-- INPUT --
**********

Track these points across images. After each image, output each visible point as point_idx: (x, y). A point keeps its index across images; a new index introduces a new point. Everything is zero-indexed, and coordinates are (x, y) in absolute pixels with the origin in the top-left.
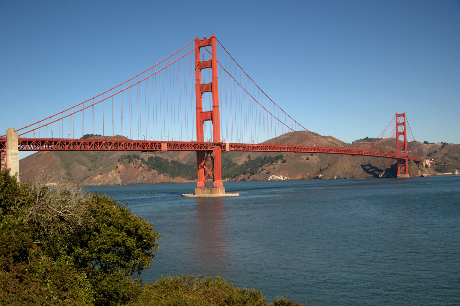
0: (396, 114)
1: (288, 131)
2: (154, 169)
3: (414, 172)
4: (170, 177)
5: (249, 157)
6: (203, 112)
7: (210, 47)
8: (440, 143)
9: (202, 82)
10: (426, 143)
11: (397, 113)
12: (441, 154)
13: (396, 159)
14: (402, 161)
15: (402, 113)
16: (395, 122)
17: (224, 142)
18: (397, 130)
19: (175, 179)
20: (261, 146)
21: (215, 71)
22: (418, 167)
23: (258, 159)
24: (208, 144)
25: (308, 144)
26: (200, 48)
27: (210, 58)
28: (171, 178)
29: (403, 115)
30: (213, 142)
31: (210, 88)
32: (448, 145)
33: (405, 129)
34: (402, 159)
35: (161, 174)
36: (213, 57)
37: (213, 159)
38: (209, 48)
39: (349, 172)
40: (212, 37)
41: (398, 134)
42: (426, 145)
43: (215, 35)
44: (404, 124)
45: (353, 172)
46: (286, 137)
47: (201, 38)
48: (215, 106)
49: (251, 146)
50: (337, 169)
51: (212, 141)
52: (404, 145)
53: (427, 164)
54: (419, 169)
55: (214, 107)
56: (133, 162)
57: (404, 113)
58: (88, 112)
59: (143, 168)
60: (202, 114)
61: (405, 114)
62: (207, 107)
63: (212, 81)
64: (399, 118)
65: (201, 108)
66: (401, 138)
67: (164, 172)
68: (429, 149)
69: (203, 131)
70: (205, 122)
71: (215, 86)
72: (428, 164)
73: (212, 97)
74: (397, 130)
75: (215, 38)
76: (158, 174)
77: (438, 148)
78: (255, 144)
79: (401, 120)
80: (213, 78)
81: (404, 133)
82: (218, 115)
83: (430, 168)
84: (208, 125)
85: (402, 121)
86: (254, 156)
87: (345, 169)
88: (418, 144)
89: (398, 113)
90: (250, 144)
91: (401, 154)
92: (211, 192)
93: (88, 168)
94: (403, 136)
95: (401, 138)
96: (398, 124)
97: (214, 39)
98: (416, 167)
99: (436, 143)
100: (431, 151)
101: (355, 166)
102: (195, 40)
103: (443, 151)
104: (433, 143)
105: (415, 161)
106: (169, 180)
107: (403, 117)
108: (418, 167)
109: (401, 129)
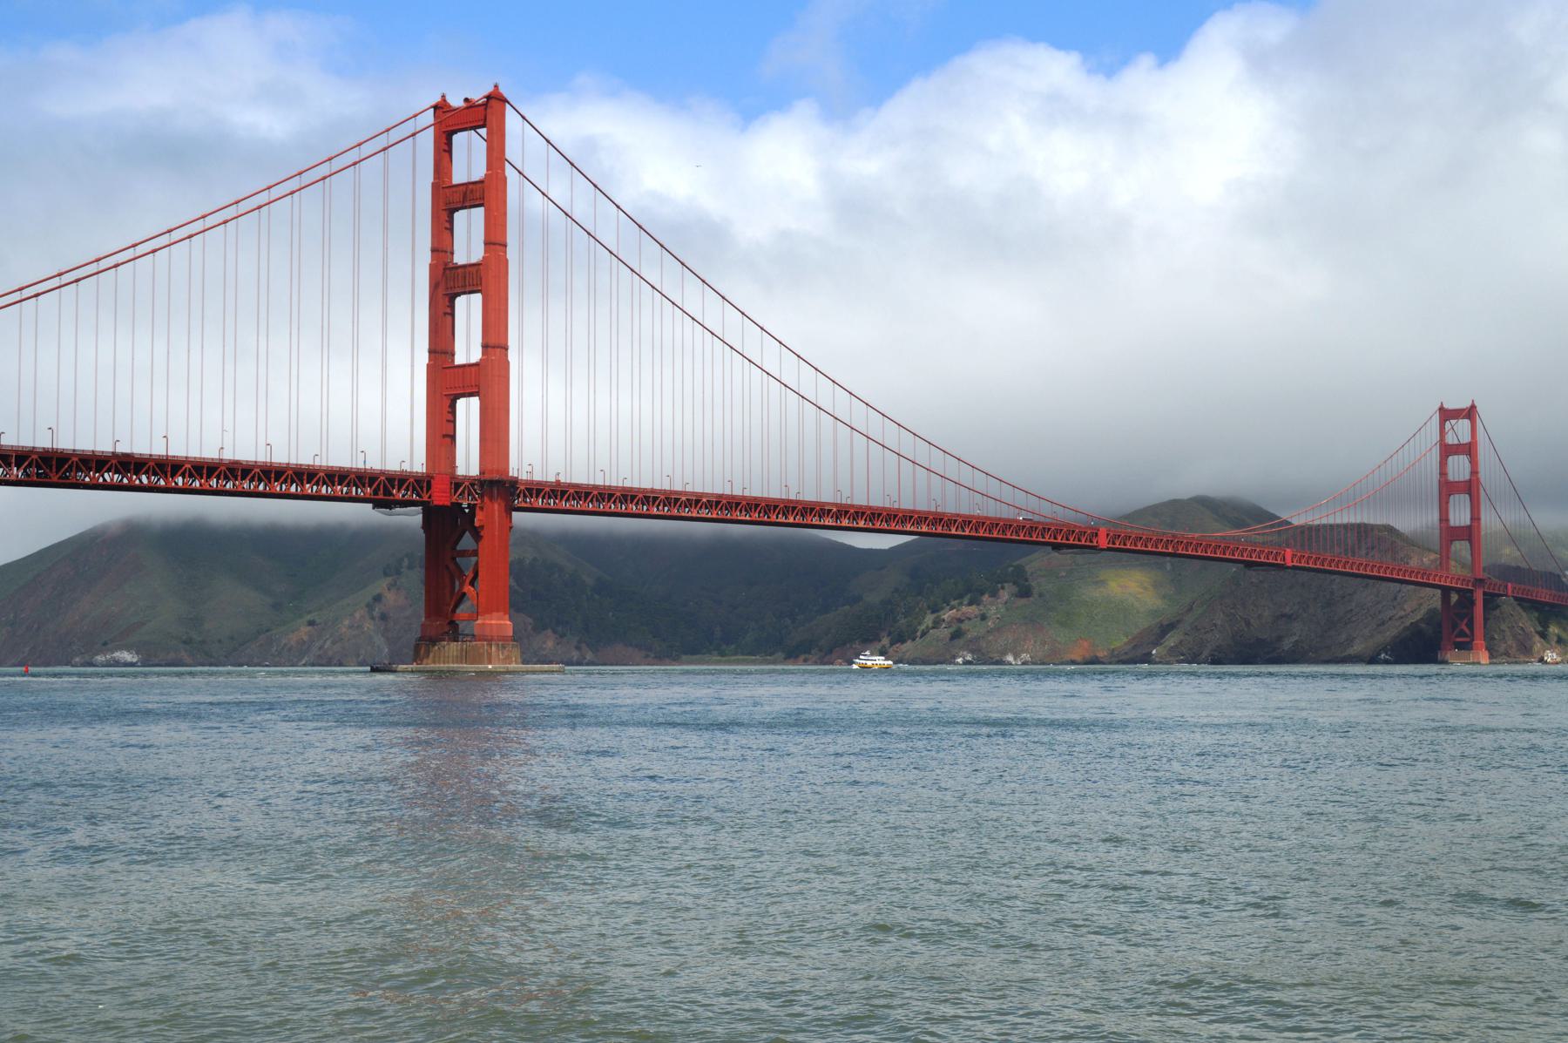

**********

-- TASK STATEMENT --
Retype all of the records above exactly as they appear, but leave out the pictures.

-- RESULT OF THE EXERCISE --
Track these points across images. After each image, output each visible point as point_idx: (x, y). A point keeps its index across images; a new index introduces a new point. Everything is zero-indexed, and coordinates are (x, y) in absolute pixels with the origin in the top-left.
0: (396, 114)
1: (288, 131)
2: (154, 169)
3: (414, 172)
4: (170, 177)
5: (249, 157)
6: (203, 112)
7: (210, 47)
8: (440, 143)
9: (202, 82)
10: (426, 143)
11: (397, 113)
12: (441, 154)
13: (396, 159)
14: (402, 161)
15: (402, 113)
16: (395, 122)
17: (224, 142)
18: (397, 130)
19: (175, 179)
20: (261, 146)
21: (215, 71)
22: (418, 167)
23: (258, 159)
24: (208, 144)
25: (308, 144)
26: (200, 48)
27: (210, 58)
28: (171, 178)
29: (403, 115)
30: (213, 142)
31: (210, 88)
32: (448, 145)
33: (405, 129)
34: (402, 159)
35: (161, 174)
36: (213, 57)
37: (213, 159)
38: (209, 48)
39: (349, 172)
40: (212, 37)
41: (398, 134)
42: (426, 145)
43: (215, 35)
44: (404, 124)
45: (353, 172)
46: (286, 137)
47: (201, 38)
48: (215, 106)
49: (251, 146)
50: (337, 169)
51: (212, 141)
52: (404, 145)
53: (427, 164)
54: (419, 169)
55: (214, 107)
56: (133, 162)
57: (404, 113)
58: (88, 112)
59: (143, 168)
60: (202, 114)
61: (405, 114)
62: (207, 107)
63: (212, 81)
64: (399, 118)
65: (201, 108)
66: (401, 138)
67: (164, 172)
68: (429, 149)
69: (203, 131)
70: (205, 122)
71: (215, 86)
72: (428, 164)
73: (212, 97)
74: (397, 130)
75: (215, 38)
76: (158, 174)
77: (438, 148)
78: (255, 144)
79: (401, 120)
80: (213, 78)
81: (404, 133)
82: (218, 115)
83: (430, 168)
84: (208, 125)
85: (402, 121)
86: (254, 156)
87: (345, 169)
88: (418, 144)
89: (398, 113)
90: (250, 144)
91: (401, 154)
92: (211, 192)
93: (88, 168)
94: (403, 136)
95: (401, 138)
96: (398, 124)
97: (214, 39)
98: (416, 167)
99: (436, 143)
100: (431, 151)
101: (355, 166)
102: (195, 40)
103: (443, 151)
104: (433, 143)
105: (415, 161)
106: (169, 180)
107: (403, 117)
108: (418, 167)
109: (401, 129)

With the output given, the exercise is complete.